▸ Exercise inputs:
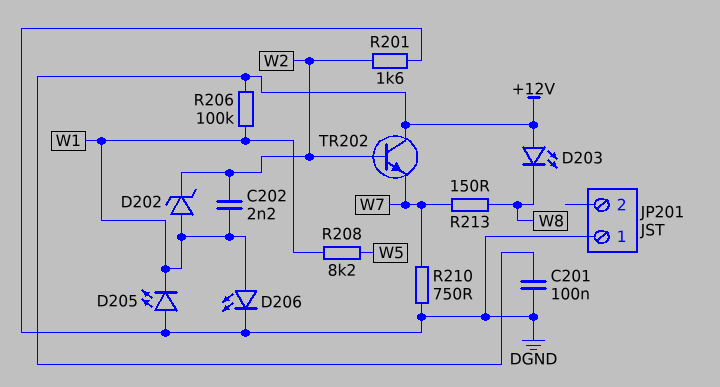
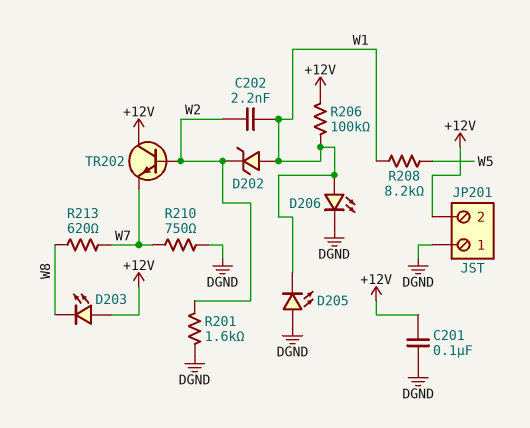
JP201 pin 2: none -> +12V
R213: 150 (W7, W8) -> 620 (W7, W8)

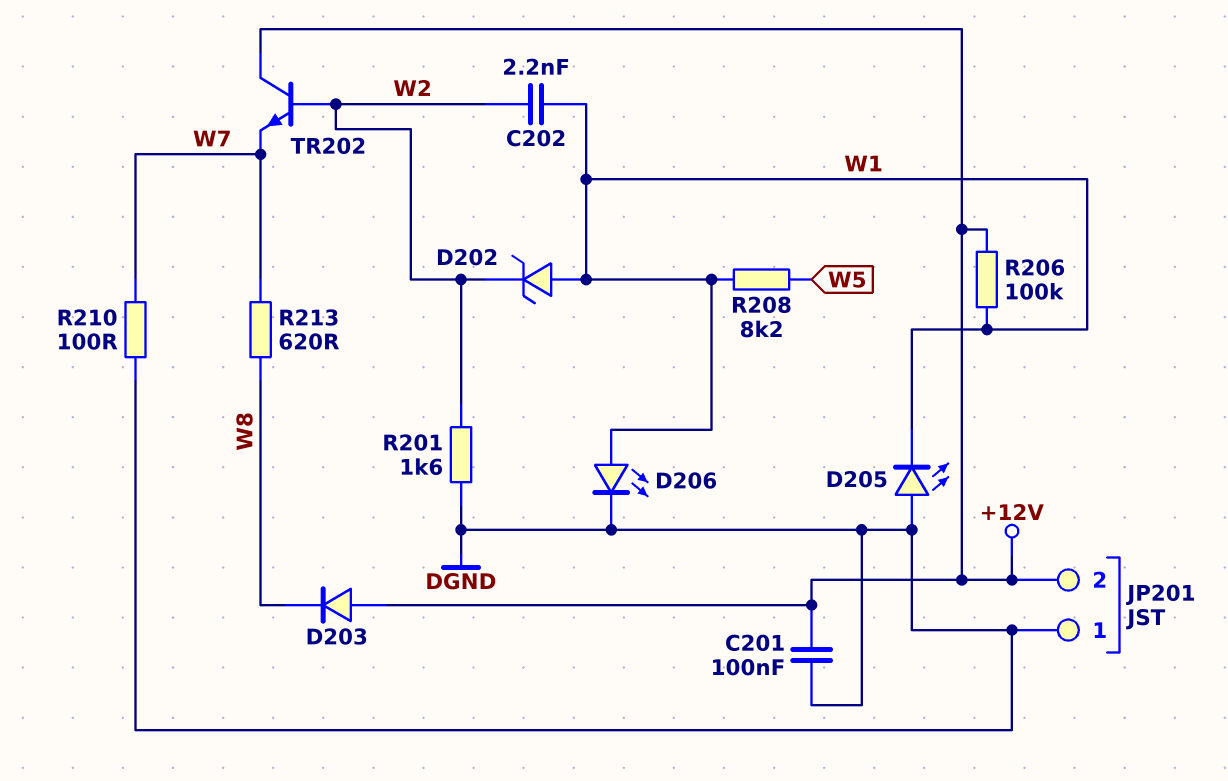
D203: LED (A +12V, K W8) -> diode (A +12V, K W8)
R210: 750 (DGND, W7) -> 100 (DGND, W7)

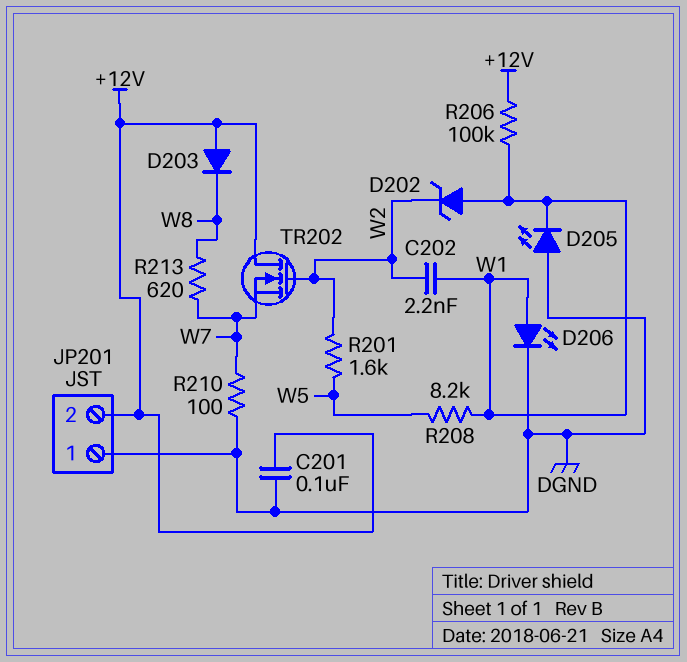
R201: 1.6k (DGND, W2) -> 1.6k (W2, W5)
TR202: NPN (B W2, C +12V, E W7) -> NMOS (G W2, D +12V, S W7)

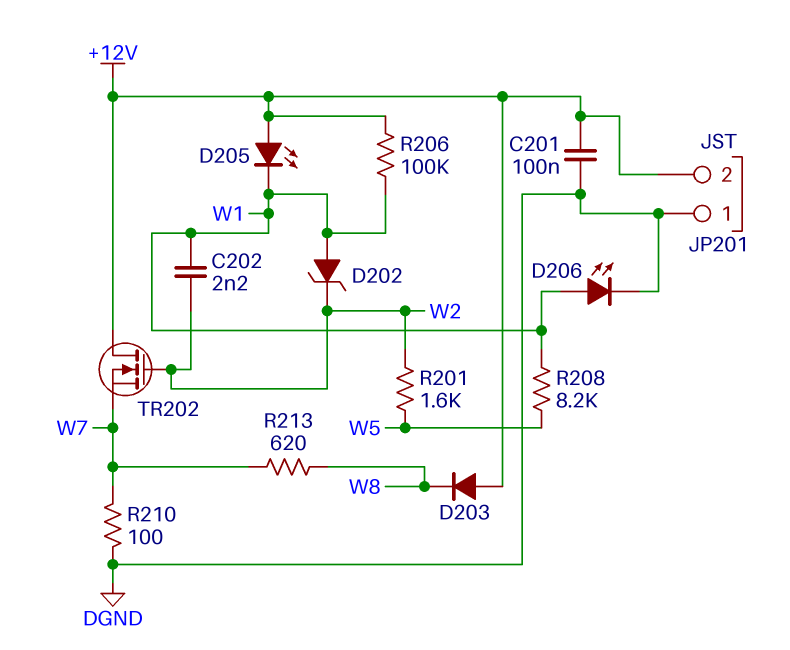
D205: LED (A DGND, K W1) -> LED (A +12V, K W1)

▸ The problem:
Copy all the records above exactly, but leave out the pictures.

▸ Expected answer:
JP201 pin 2: none -> +12V
R213: 150 (W7, W8) -> 620 (W7, W8)

D203: LED (A +12V, K W8) -> diode (A +12V, K W8)
R210: 750 (DGND, W7) -> 100 (DGND, W7)

R201: 1.6k (DGND, W2) -> 1.6k (W2, W5)
TR202: NPN (B W2, C +12V, E W7) -> NMOS (G W2, D +12V, S W7)

D205: LED (A DGND, K W1) -> LED (A +12V, K W1)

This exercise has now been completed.